» REQUIREMENT
Write out every line below that contains "bear".

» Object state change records
+++
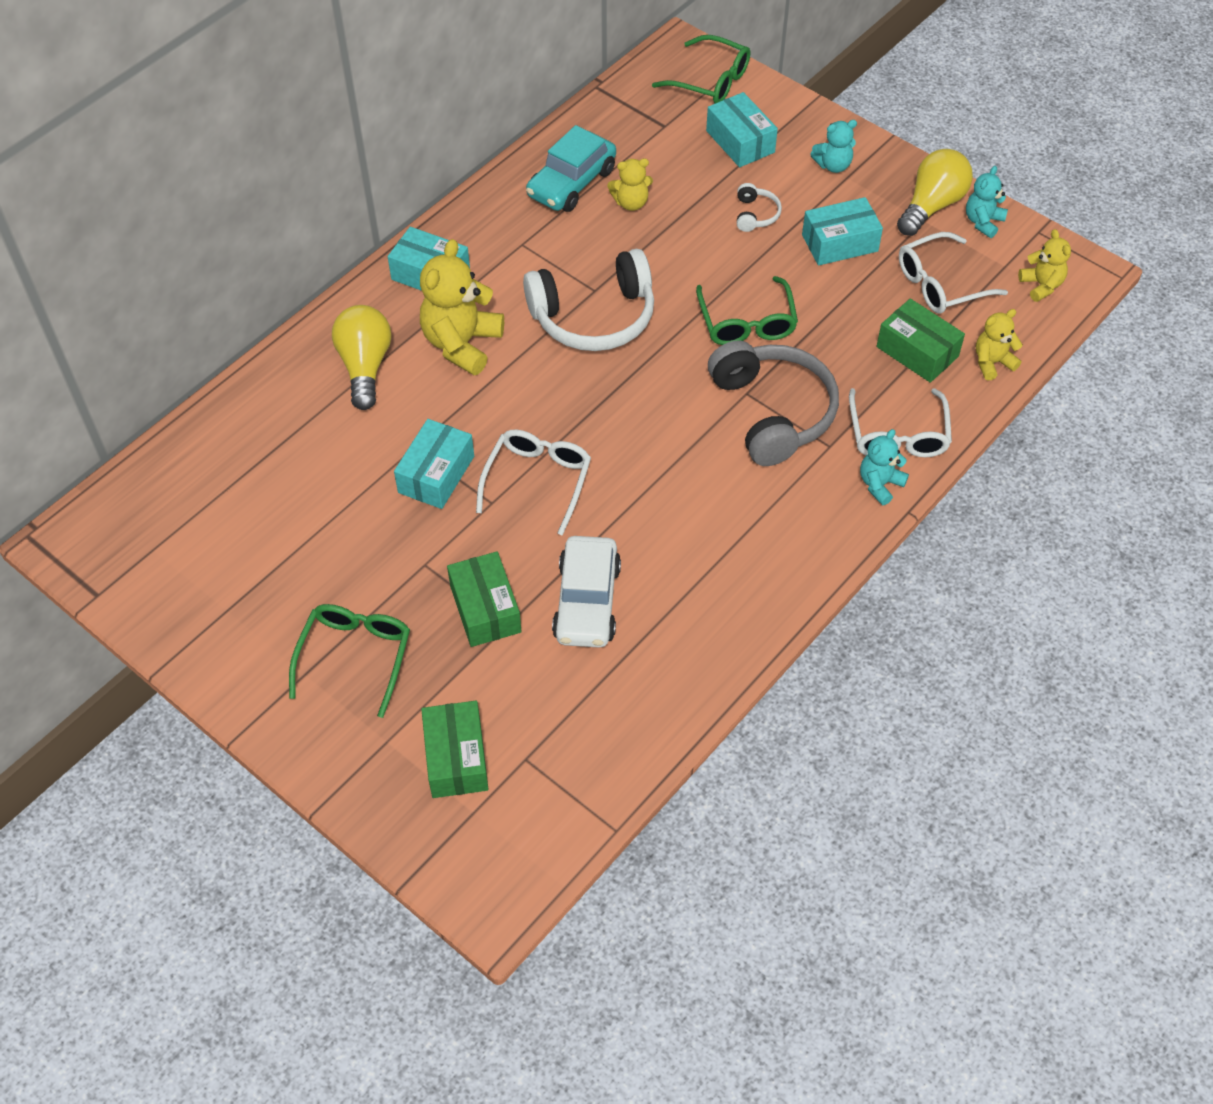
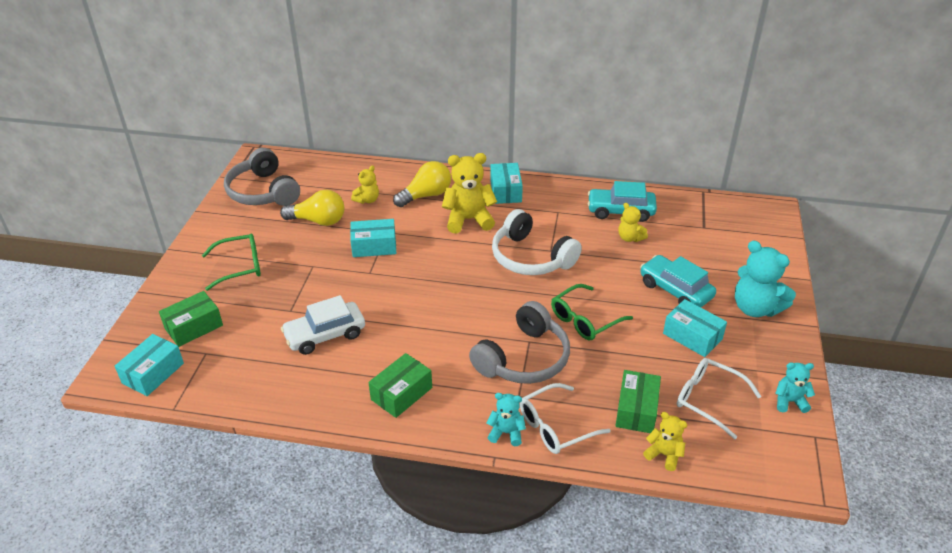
camera: 60 degrees right, 15 degrees down
green box [447,552,522,647] -> green box moved to [368,353,432,418]
white glasses [476,430,591,536] -> none
green glasses [652,35,750,104] -> none
turquoise box [706,92,778,167] -> turquoise box moved to [115,334,184,396]
white headphones [737,183,782,232] -> turquoise car [640,255,716,307]
turquoise teddy bear [810,120,857,173] -> turquoise teddy bear [735,240,796,317], size x1.82
yellow light bulb [897,149,973,236] -> yellow light bulb moved to [280,190,344,226]
yellow teddy bear [1018,229,1071,302] -> yellow teddy bear moved to [351,165,379,204]
none -> grey headphones [224,148,300,206]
+++
» RESPONSE BELOW
turquoise teddy bear [810,120,857,173] -> turquoise teddy bear [735,240,796,317], size x1.82
yellow teddy bear [1018,229,1071,302] -> yellow teddy bear moved to [351,165,379,204]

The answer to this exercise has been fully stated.